▶ _Brief_
Pick the lines holding the string "button" out of the records and copy them.

▶ _Given entries_
---------------
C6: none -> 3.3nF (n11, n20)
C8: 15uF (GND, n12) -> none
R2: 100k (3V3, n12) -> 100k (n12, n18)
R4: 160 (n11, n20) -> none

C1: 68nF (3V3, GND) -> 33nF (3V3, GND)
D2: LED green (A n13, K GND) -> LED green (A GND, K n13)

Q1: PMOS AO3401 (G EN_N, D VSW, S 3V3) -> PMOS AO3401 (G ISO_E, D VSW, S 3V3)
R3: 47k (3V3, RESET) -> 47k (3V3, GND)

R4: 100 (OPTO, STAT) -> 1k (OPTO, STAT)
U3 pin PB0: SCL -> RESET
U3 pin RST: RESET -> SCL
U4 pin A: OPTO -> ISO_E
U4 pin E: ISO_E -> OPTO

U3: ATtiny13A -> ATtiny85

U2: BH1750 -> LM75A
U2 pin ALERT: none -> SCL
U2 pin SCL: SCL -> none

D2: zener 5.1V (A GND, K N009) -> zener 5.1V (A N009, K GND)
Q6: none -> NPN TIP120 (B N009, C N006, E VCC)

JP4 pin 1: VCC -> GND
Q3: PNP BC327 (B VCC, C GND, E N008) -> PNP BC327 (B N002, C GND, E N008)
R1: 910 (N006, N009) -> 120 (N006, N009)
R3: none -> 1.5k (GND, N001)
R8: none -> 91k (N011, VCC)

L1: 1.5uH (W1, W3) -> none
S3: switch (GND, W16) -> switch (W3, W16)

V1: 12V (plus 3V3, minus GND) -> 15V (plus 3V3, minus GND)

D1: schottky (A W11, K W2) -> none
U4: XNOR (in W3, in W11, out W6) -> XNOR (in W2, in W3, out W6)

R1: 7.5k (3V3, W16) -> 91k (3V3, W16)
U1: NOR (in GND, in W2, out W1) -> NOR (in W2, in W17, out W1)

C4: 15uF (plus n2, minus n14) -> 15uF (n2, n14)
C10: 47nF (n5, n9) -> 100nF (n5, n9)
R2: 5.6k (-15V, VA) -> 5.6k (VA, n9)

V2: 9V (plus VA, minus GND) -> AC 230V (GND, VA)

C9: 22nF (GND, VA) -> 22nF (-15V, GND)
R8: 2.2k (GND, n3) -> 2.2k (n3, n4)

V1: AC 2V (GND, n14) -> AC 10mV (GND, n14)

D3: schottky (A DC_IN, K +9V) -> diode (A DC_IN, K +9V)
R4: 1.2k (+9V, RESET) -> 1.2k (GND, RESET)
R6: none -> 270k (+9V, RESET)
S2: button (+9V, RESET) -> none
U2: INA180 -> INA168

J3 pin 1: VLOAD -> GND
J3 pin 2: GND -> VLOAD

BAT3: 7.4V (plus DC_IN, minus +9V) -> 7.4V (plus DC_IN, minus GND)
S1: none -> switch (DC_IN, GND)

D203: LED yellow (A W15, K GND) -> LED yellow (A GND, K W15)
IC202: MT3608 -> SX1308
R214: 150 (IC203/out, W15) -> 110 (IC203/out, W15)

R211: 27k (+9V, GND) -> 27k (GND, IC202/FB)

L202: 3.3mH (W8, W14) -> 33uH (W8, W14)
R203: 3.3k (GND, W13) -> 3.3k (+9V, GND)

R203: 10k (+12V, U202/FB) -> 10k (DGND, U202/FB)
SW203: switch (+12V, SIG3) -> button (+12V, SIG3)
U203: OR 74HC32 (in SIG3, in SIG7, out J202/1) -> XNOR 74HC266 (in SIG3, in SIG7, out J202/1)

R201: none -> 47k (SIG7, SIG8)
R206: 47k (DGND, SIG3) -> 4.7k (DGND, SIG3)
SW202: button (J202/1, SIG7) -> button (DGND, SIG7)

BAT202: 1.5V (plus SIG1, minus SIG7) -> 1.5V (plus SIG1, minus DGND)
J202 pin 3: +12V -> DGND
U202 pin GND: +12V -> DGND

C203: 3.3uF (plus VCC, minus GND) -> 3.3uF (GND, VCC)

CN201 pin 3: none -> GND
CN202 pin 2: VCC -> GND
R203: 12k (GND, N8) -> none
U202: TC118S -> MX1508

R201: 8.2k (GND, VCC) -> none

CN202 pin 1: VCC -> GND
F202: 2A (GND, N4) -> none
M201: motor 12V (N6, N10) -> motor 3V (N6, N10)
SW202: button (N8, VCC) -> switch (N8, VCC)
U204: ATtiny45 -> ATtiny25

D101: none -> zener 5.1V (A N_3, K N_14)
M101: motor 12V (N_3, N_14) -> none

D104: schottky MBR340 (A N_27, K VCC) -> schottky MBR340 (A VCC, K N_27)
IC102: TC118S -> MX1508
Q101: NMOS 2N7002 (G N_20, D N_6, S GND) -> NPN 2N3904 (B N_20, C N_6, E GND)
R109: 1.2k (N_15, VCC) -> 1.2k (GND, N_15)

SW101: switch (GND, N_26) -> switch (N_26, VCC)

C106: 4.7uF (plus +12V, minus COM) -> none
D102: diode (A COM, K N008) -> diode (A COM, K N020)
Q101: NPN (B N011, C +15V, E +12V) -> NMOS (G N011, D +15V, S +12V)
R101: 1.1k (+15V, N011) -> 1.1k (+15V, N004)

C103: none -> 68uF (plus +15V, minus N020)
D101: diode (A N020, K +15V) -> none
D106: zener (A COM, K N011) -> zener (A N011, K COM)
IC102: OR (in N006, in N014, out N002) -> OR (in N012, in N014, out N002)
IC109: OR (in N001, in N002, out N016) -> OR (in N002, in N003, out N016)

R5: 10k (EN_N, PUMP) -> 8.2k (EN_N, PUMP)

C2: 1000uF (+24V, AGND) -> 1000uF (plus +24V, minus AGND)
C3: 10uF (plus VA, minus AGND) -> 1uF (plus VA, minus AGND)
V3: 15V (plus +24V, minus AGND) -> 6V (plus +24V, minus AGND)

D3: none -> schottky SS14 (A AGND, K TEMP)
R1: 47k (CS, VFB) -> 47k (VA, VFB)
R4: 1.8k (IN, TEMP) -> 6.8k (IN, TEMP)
---------------
▶ _Response box_
S2: button (+9V, RESET) -> none
SW203: switch (+12V, SIG3) -> button (+12V, SIG3)
SW202: button (J202/1, SIG7) -> button (DGND, SIG7)
SW202: button (N8, VCC) -> switch (N8, VCC)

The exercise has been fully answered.